TASK GOAL. Convert the records below into a JSON list of strings, starting at the line that contains "Does green grassy" and ending at the line that contains "coordinates (426, 516).". Make each line one string and leave out blank lines.

GIVEN DATA.
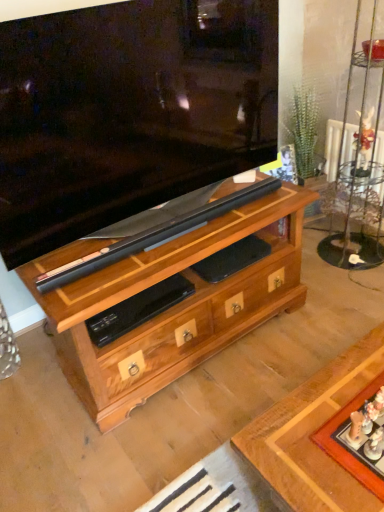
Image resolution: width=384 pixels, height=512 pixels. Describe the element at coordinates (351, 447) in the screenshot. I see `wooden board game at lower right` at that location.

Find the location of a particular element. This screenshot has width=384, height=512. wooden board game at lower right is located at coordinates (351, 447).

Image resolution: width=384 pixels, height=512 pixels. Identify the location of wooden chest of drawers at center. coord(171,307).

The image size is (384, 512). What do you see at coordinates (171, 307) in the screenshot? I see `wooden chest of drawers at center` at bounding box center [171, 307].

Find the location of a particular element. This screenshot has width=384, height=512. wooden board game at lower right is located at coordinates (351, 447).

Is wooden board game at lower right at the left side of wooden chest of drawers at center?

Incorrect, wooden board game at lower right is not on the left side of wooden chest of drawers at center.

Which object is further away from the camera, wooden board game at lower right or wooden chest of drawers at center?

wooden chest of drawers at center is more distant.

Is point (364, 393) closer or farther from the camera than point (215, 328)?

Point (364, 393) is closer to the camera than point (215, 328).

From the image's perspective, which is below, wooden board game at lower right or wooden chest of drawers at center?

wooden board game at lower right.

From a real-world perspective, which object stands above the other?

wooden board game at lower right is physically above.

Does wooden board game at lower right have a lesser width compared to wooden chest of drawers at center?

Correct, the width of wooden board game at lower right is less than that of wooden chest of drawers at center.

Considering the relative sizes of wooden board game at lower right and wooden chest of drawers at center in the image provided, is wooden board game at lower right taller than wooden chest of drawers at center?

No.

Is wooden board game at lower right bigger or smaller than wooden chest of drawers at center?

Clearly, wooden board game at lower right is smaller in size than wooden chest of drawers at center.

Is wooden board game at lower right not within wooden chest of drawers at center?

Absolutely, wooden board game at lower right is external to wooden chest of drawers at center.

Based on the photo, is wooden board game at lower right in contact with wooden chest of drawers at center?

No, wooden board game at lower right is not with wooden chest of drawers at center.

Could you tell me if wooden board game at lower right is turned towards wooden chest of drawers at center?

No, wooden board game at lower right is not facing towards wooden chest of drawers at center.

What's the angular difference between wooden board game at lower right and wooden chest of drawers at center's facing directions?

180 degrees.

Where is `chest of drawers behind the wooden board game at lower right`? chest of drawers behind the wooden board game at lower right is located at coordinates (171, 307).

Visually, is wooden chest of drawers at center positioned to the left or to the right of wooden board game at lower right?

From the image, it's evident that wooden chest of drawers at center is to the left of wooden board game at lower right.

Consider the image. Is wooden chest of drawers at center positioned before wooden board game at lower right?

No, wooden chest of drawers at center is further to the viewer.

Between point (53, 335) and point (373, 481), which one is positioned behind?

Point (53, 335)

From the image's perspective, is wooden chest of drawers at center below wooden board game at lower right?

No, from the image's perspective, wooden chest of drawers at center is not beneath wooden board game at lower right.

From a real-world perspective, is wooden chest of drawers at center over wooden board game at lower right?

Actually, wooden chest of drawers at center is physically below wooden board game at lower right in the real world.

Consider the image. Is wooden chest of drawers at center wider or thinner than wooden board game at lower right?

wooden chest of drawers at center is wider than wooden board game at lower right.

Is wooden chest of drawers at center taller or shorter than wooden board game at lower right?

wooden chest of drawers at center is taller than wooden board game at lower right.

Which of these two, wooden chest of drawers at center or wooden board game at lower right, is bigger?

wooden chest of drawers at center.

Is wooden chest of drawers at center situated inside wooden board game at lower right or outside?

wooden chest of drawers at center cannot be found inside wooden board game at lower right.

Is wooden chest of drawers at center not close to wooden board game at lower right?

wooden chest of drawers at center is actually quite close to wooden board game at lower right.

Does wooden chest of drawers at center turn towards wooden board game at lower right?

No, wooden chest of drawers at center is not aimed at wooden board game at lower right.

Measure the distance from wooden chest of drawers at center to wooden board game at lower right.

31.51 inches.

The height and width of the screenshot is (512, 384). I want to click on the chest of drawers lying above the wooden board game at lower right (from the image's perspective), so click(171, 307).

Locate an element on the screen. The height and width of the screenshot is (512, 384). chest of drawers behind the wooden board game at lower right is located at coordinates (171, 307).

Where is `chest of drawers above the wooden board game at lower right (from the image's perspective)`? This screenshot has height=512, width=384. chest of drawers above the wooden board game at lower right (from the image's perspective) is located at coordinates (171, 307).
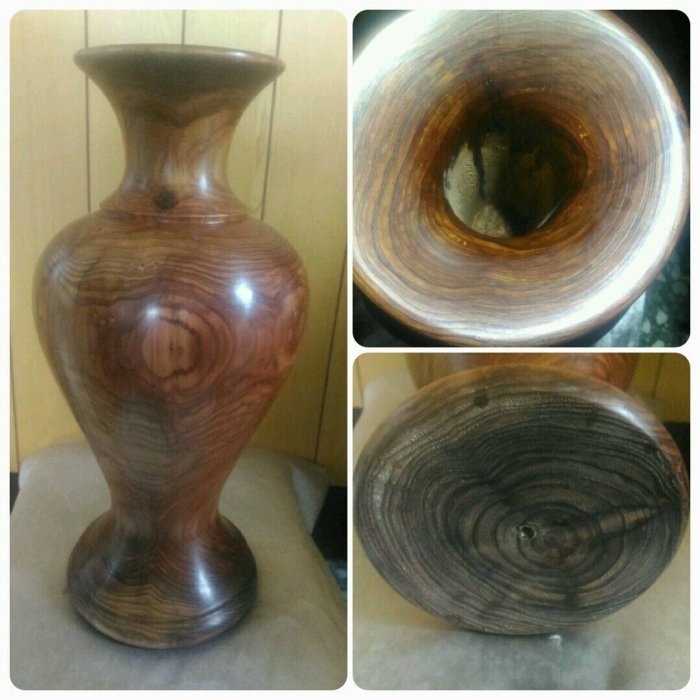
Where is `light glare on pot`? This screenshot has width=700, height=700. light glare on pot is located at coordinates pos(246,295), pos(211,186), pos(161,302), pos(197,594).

---

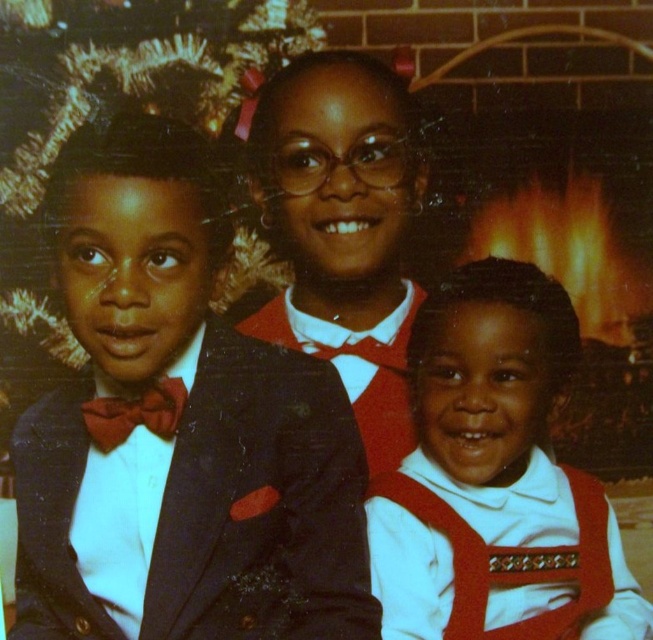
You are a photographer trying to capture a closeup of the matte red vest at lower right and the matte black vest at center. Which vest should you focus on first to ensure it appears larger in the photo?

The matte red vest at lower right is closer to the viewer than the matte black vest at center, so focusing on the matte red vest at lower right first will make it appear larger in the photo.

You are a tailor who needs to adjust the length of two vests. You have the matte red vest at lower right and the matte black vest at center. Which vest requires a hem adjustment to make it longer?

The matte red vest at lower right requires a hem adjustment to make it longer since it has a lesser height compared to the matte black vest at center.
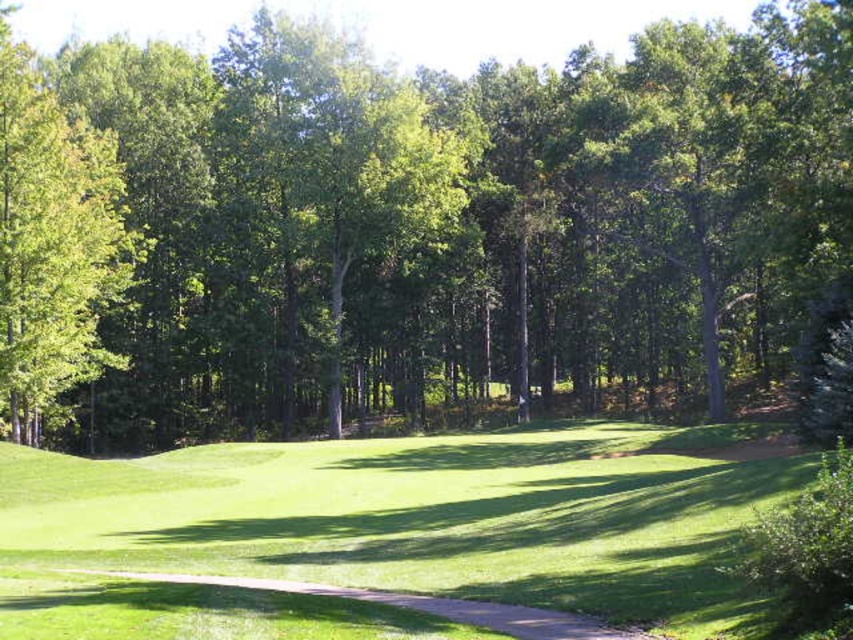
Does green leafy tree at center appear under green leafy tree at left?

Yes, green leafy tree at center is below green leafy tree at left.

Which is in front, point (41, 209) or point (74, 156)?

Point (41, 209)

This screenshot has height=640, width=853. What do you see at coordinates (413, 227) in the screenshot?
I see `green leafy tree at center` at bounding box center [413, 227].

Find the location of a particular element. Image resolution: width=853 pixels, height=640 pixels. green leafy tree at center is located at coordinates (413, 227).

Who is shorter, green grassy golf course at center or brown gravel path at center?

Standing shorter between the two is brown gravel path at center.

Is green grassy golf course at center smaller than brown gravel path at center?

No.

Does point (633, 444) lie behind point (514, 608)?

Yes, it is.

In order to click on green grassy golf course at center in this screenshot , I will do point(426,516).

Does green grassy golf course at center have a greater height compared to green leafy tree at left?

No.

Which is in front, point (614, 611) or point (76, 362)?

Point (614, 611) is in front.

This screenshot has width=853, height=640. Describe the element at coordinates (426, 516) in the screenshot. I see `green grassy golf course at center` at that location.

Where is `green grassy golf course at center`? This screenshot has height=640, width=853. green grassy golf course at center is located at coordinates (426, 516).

ANSWER TO THIS PROBLEM.
[
  "Does green grassy golf course at center have a greater height compared to green leafy tree at left?",
  "No.",
  "Which is in front, point (614, 611) or point (76, 362)?",
  "Point (614, 611) is in front.",
  "This screenshot has width=853, height=640. Describe the element at coordinates (426, 516) in the screenshot. I see `green grassy golf course at center` at that location.",
  "Where is `green grassy golf course at center`? This screenshot has height=640, width=853. green grassy golf course at center is located at coordinates (426, 516)."
]